TASK STATEMENT: Transcribe exactly the lines that fall between the one holding "pos2: [508, 144]" and the one holding "pos1: [124, 530]", inclusive, from the entries below.

TASK MATERIAL:
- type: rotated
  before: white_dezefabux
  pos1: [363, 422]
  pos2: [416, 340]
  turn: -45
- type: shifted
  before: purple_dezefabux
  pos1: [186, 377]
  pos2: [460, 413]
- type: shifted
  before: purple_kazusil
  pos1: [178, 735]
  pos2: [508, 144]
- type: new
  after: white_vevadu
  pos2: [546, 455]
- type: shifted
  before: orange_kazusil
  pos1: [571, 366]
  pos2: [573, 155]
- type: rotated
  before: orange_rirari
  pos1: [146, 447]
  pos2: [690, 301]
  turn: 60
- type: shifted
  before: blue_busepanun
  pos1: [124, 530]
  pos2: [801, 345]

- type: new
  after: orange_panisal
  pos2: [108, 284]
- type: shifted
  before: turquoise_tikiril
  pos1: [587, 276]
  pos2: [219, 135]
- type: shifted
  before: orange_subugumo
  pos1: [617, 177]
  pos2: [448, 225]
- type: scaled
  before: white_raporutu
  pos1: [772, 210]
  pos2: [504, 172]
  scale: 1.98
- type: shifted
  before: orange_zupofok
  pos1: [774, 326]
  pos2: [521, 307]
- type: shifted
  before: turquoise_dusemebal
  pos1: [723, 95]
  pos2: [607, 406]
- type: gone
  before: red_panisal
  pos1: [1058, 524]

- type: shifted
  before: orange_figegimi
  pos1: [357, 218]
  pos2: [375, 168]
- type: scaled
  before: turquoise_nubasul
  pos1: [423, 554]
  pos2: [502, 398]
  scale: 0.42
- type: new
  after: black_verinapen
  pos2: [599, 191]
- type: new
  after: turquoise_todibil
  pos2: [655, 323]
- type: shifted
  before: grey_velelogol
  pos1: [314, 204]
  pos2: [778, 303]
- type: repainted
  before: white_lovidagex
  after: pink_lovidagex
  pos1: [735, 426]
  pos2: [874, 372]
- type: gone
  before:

FINISHED TASK:
  pos2: [508, 144]
- type: new
  after: white_vevadu
  pos2: [546, 455]
- type: shifted
  before: orange_kazusil
  pos1: [571, 366]
  pos2: [573, 155]
- type: rotated
  before: orange_rirari
  pos1: [146, 447]
  pos2: [690, 301]
  turn: 60
- type: shifted
  before: blue_busepanun
  pos1: [124, 530]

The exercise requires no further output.